» Data for this exercise:
***
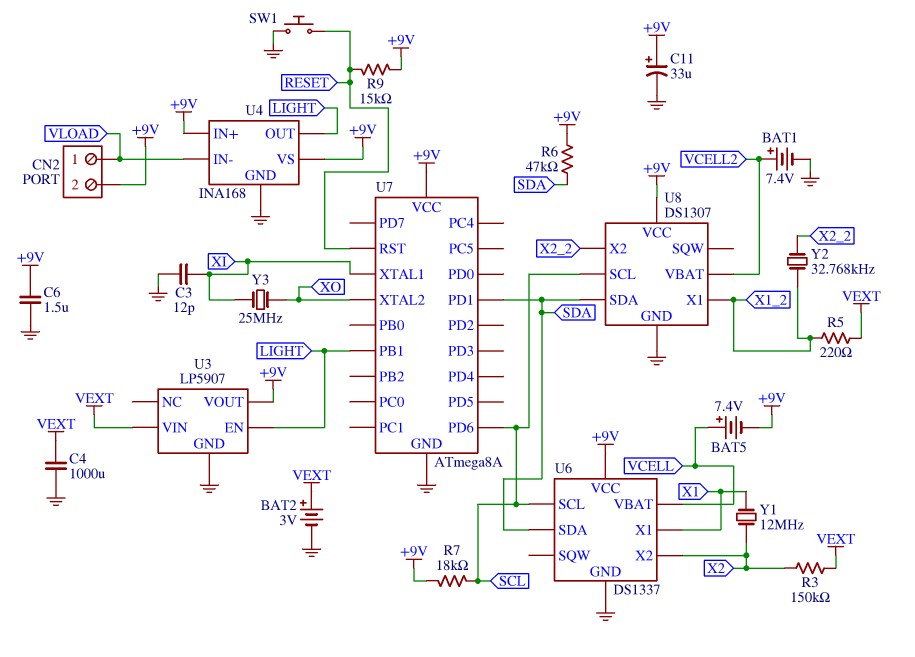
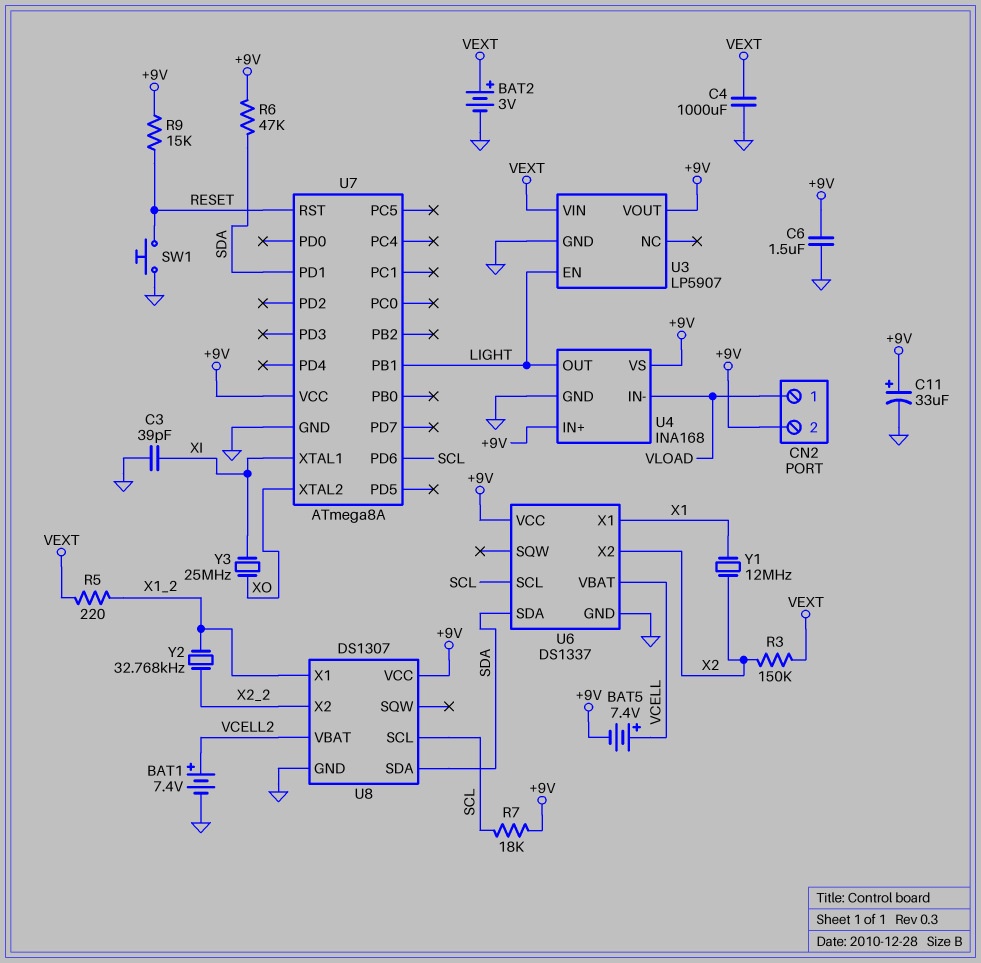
C3: 12pF (GND, XI) -> 39pF (GND, XI)

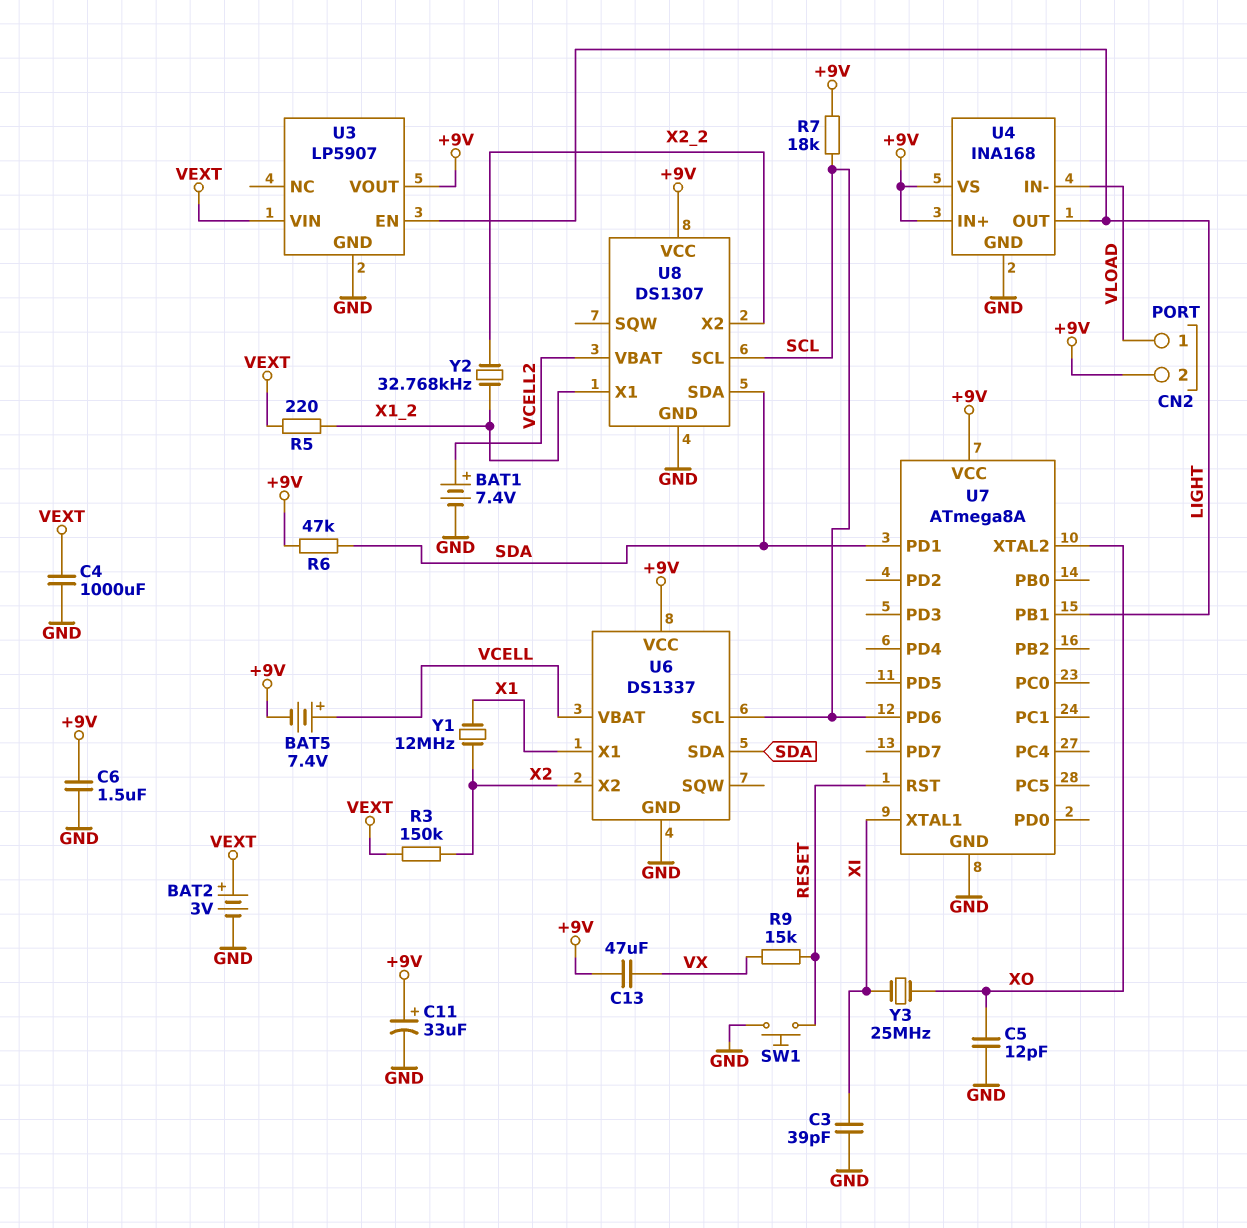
C5: none -> 12pF (GND, XO)
C13: none -> 47uF (+9V, VX)
R9: 15k (+9V, RESET) -> 15k (RESET, VX)

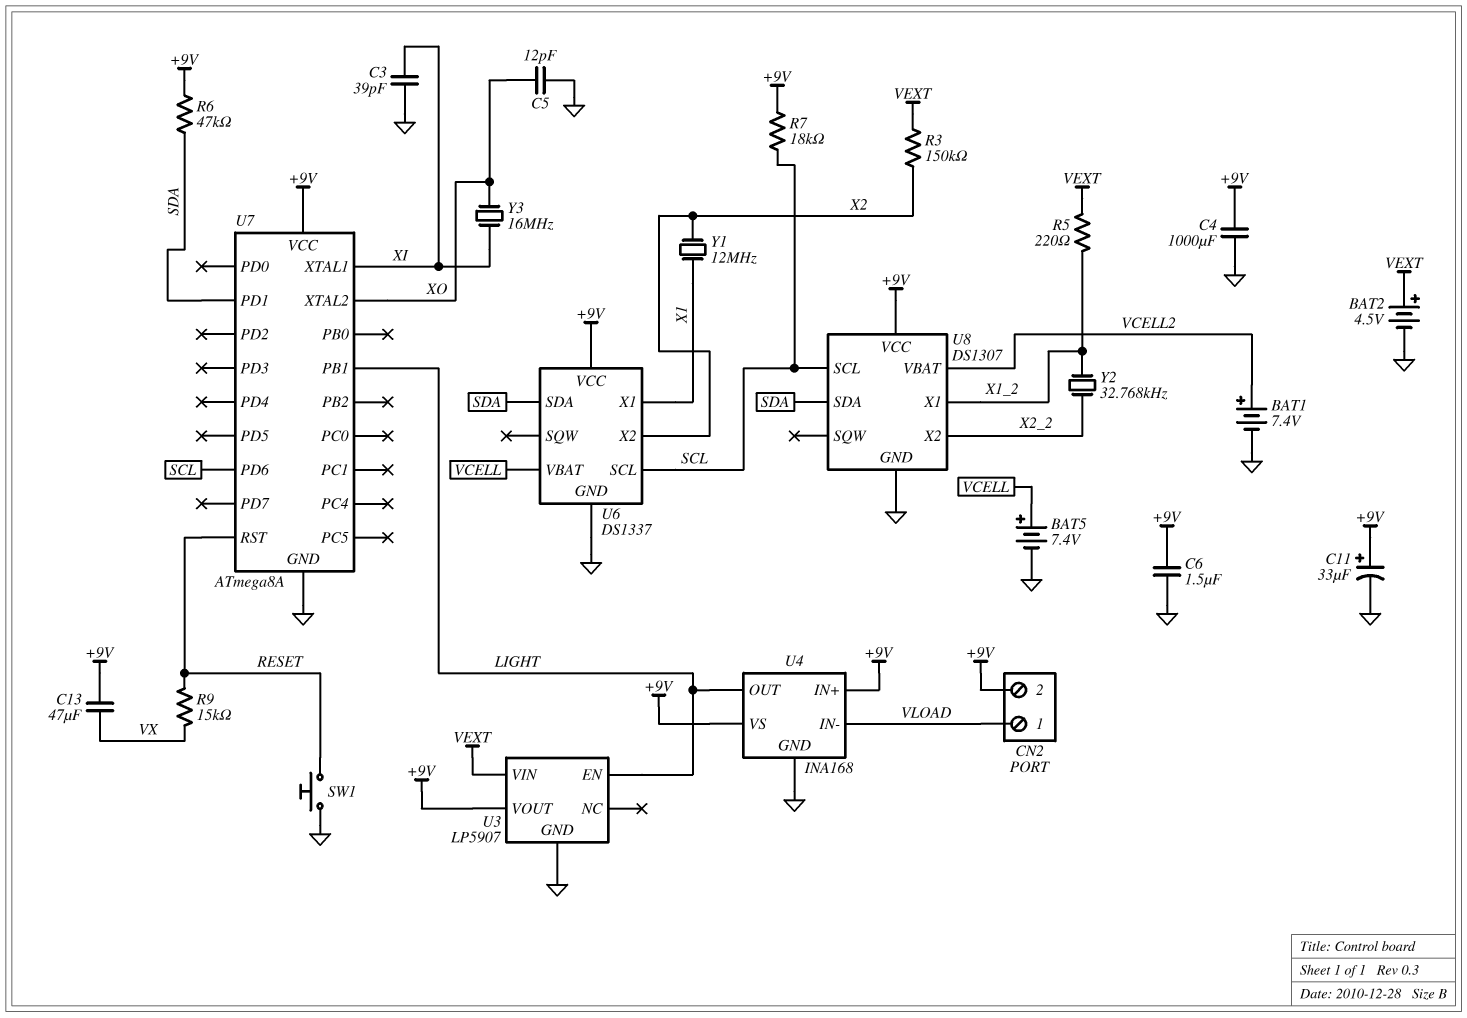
BAT2: 3V (plus VEXT, minus GND) -> 4.5V (plus VEXT, minus GND)
BAT5: 7.4V (plus VCELL, minus +9V) -> 7.4V (plus VCELL, minus GND)
C4: 1000uF (GND, VEXT) -> 1000uF (+9V, GND)
Y3: 25MHz (XI, XO) -> 16MHz (XI, XO)

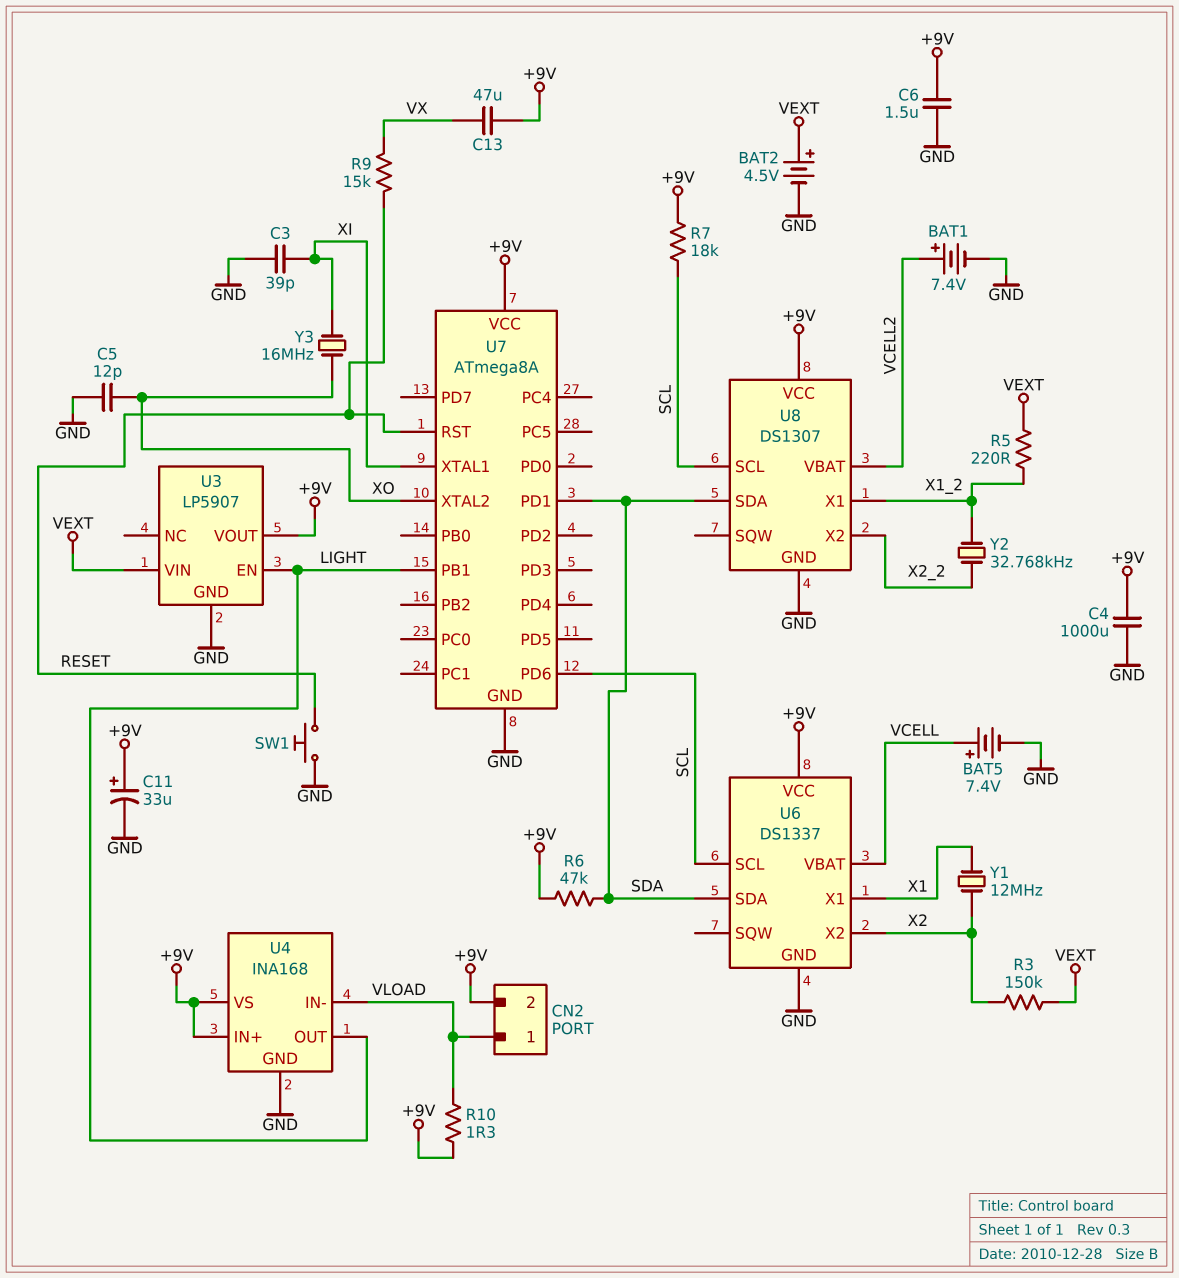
R10: none -> 1.3 (+9V, VLOAD)

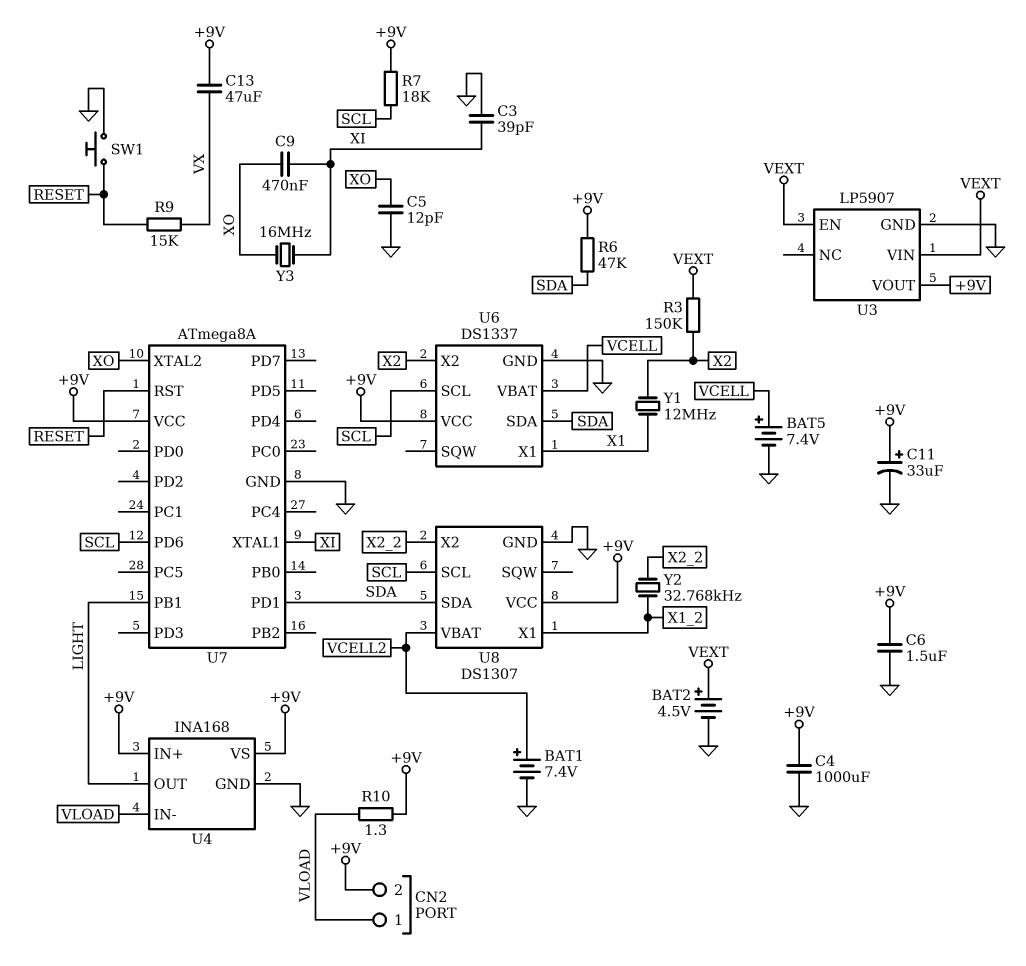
C9: none -> 470nF (XI, XO)
R5: 220 (VEXT, X1_2) -> none
U3 pin EN: LIGHT -> VEXT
***
» What you need to do: Every line above in which the word "none" occurs needs to be copied.

» The completed task:
C5: none -> 12pF (GND, XO)
C13: none -> 47uF (+9V, VX)
R10: none -> 1.3 (+9V, VLOAD)
C9: none -> 470nF (XI, XO)
R5: 220 (VEXT, X1_2) -> none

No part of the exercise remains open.